LISTING -
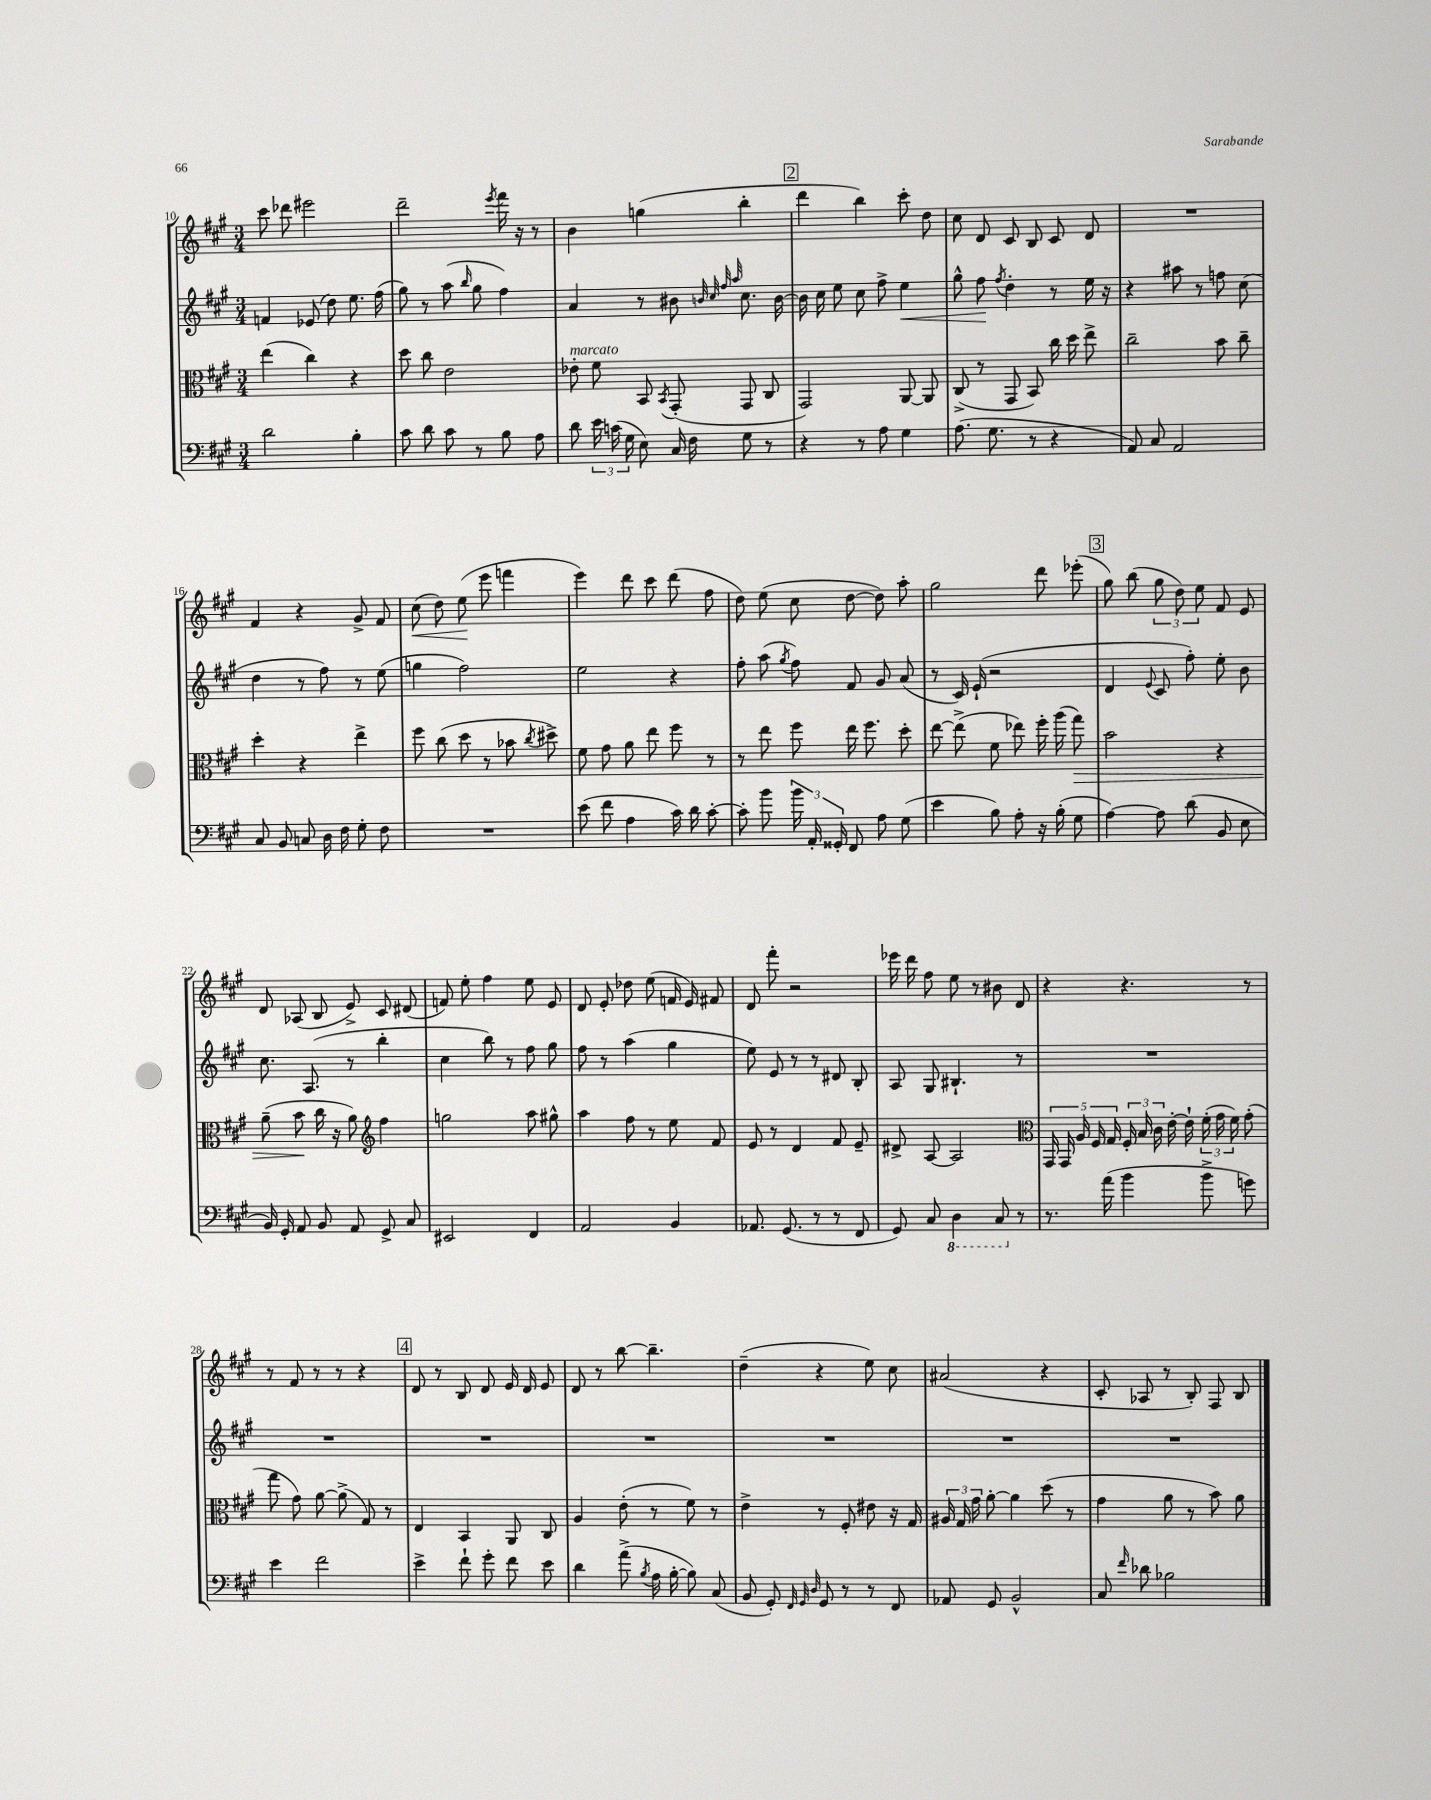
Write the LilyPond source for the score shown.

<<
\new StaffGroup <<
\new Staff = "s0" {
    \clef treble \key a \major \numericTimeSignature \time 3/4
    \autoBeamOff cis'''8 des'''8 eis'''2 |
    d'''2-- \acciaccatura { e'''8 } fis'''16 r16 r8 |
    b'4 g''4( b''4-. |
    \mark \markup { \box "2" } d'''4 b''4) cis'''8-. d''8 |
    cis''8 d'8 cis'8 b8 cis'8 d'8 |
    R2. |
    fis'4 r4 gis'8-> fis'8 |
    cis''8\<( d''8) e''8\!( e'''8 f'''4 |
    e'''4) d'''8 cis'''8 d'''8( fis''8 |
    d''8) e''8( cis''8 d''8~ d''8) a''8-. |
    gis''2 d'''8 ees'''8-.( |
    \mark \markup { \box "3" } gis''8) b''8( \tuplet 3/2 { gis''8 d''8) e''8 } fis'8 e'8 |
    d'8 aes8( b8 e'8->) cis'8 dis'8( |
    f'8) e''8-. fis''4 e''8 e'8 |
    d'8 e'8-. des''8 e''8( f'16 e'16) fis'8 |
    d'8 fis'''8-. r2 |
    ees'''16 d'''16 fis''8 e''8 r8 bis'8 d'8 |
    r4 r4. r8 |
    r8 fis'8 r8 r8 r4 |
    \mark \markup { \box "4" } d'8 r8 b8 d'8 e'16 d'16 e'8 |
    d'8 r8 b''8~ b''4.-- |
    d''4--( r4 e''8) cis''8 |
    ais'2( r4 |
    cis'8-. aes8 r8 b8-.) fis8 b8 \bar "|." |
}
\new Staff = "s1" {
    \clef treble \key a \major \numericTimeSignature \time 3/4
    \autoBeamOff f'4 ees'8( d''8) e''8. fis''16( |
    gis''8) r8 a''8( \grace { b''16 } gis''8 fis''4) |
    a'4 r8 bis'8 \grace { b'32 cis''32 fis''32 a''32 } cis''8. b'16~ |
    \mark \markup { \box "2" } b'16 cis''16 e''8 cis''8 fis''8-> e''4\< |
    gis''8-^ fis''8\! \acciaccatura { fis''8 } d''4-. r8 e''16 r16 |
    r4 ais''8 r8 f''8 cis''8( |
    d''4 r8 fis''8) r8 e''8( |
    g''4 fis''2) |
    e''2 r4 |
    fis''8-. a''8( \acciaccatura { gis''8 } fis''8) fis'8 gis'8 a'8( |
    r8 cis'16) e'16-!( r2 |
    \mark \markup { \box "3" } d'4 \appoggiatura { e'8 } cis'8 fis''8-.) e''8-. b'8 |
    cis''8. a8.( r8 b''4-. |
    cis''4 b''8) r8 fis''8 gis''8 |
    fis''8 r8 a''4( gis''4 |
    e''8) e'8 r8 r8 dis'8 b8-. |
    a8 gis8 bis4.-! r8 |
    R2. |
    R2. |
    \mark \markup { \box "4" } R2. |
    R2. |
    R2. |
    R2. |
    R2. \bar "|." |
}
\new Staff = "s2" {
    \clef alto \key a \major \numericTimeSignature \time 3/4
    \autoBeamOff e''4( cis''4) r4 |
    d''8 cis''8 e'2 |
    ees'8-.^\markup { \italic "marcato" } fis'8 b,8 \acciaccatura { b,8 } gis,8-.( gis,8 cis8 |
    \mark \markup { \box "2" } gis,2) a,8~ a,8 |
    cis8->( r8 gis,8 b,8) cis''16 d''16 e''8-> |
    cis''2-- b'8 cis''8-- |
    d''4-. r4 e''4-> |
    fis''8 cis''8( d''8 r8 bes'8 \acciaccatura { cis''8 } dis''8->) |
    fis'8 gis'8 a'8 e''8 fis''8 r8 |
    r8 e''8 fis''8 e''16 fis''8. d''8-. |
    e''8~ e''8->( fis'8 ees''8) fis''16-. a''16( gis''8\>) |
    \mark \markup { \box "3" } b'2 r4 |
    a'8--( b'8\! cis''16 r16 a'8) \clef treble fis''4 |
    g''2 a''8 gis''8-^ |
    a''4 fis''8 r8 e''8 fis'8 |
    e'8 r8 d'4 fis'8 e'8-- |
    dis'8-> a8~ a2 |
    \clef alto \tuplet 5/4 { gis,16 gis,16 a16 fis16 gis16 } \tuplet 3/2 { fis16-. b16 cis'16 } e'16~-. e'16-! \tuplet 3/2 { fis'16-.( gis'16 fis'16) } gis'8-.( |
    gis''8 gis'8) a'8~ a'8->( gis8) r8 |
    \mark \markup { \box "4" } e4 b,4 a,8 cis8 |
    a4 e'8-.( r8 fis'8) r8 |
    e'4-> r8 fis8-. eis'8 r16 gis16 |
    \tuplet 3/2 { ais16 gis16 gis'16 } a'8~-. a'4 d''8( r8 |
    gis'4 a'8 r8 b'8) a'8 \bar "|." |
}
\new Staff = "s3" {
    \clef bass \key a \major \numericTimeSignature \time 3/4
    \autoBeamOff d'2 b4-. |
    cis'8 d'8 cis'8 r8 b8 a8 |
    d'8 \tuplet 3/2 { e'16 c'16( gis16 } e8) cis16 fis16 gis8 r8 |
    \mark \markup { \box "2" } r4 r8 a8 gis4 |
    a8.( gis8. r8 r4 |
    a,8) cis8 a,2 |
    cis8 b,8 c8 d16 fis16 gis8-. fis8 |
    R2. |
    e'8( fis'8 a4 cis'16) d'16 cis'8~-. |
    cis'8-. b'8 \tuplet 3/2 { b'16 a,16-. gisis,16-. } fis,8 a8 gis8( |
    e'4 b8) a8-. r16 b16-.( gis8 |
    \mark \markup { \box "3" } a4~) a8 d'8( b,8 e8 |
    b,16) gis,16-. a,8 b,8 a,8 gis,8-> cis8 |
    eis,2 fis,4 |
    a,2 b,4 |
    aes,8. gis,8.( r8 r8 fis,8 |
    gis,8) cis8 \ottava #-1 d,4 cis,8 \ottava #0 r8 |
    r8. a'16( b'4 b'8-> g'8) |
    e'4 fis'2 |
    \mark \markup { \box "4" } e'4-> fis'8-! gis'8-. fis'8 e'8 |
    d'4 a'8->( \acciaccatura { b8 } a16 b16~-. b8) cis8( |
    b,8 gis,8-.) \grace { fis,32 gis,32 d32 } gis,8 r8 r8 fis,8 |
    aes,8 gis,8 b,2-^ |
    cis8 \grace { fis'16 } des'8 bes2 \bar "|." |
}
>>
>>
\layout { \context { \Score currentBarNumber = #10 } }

WHAT YOU WILL DO -
How many lines in the rows above contain the string "time"? Reply with the number alone.

FINAL ANSWER -
4